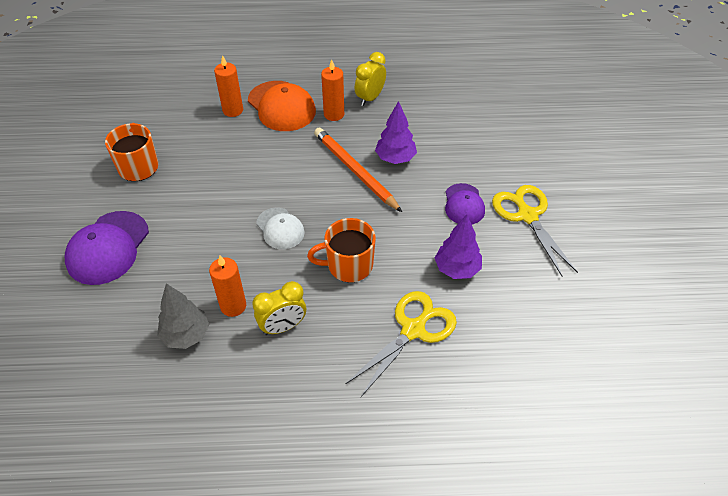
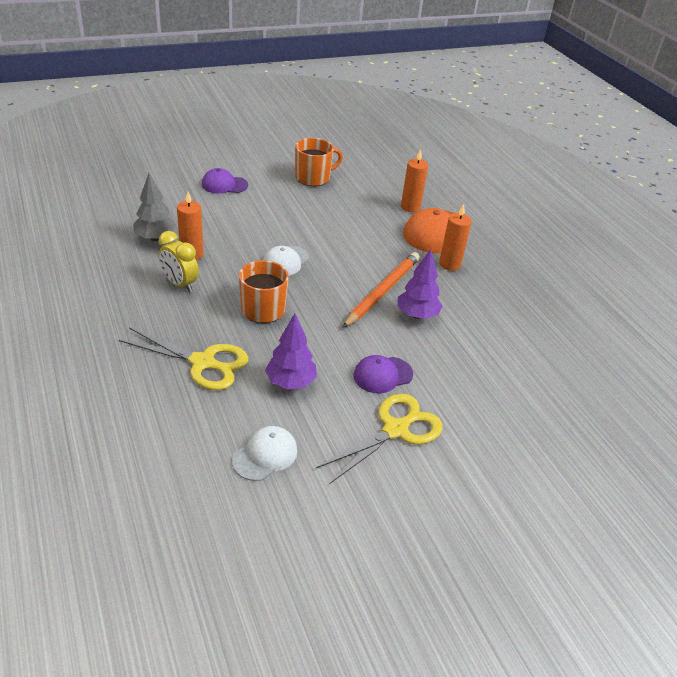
camera: 65 degrees right, 10 degrees down
(108, 248) = (224, 185): purple cap -> purple cap, size x0.61
(370, 98) = (491, 283): yellow clock -> none
(539, 308) = (265, 455): none -> white cap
+++++
* [What is expected]
Set down the whole listing exactly as given, except for the pictures.

* [Reply to the task]
camera: 65 degrees right, 10 degrees down
(108, 248) = (224, 185): purple cap -> purple cap, size x0.61
(370, 98) = (491, 283): yellow clock -> none
(539, 308) = (265, 455): none -> white cap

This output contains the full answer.